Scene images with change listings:
*** Begin section ***

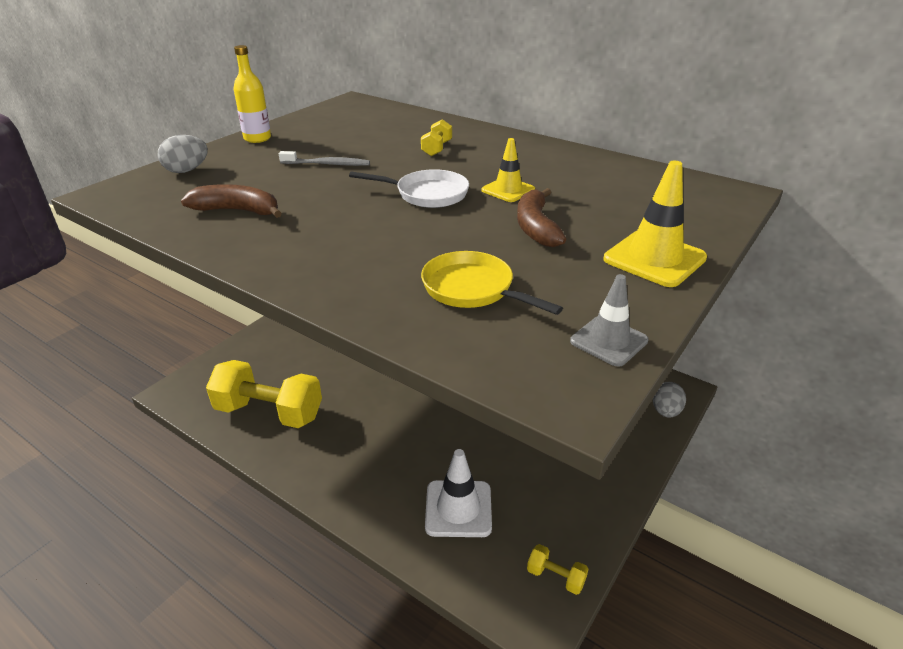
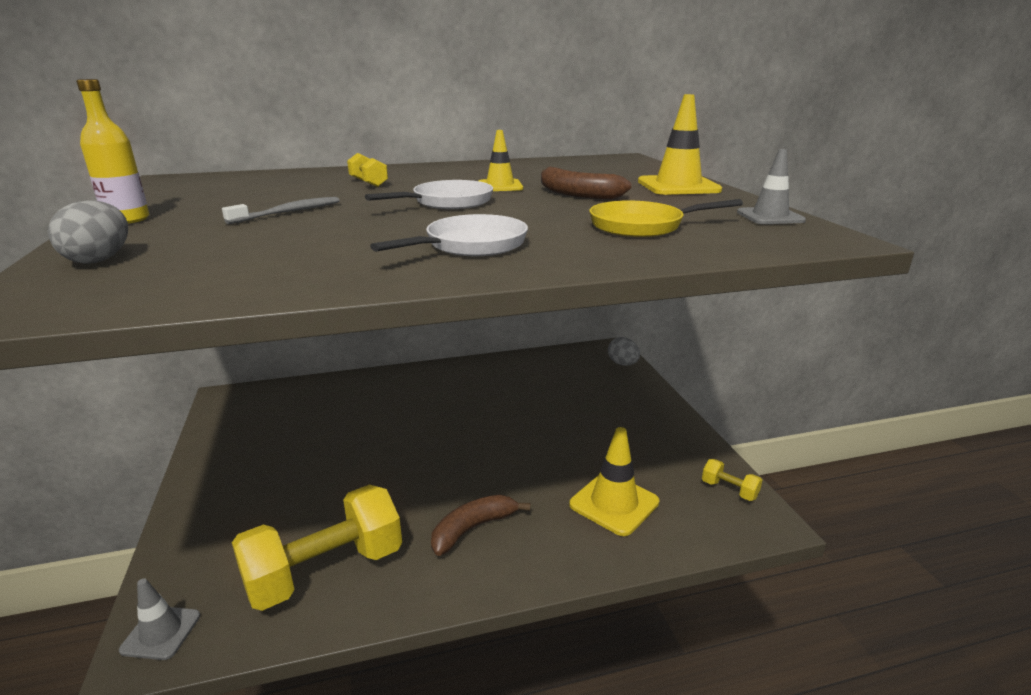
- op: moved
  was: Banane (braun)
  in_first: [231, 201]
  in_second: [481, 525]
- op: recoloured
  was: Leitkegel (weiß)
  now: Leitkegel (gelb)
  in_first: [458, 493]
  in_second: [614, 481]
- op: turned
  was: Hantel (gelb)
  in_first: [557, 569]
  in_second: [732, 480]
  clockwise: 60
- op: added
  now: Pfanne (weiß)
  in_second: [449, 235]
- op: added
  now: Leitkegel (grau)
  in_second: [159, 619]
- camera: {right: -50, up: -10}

*** End section ***

#### [Exercise aim]
Nothing should appear in the output except the lines from the one with "now: Pfanne (weiß)" through the end of the records above, copied exactly.

#### [Written answer]
  now: Pfanne (weiß)
  in_second: [449, 235]
- op: added
  now: Leitkegel (grau)
  in_second: [159, 619]
- camera: {right: -50, up: -10}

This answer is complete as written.